§ **PROBLEM TO WORK ON**:
The answer should be an exact copy of the lines from the one with "35, 47] x0.48" through the end of the listing below, with no other lines.

§ **SUPPLIED MATERIAL**:
>>>>

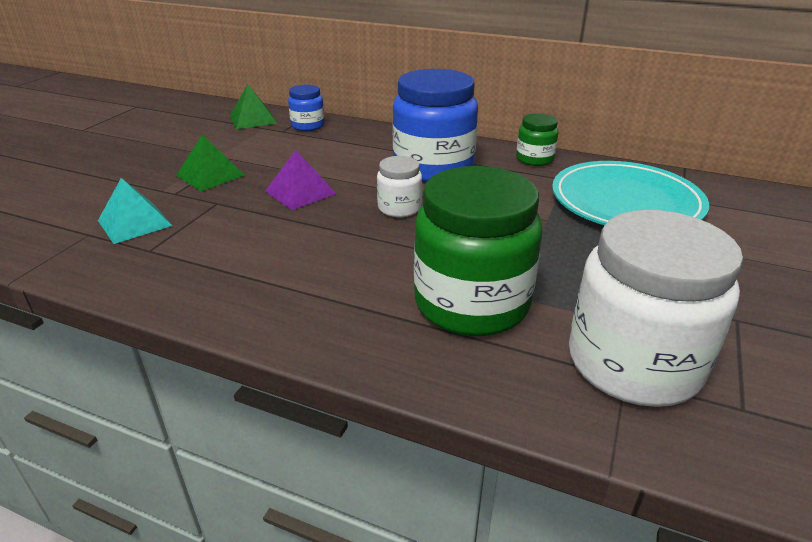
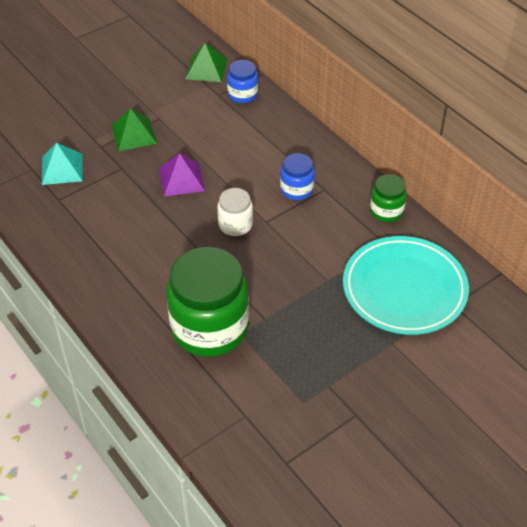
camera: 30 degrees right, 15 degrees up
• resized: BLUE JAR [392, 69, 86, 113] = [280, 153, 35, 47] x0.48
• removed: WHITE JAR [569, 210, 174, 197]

<<<<

§ **PROBLEM SOLUTION**:
• resized: BLUE JAR [392, 69, 86, 113] = [280, 153, 35, 47] x0.48
• removed: WHITE JAR [569, 210, 174, 197]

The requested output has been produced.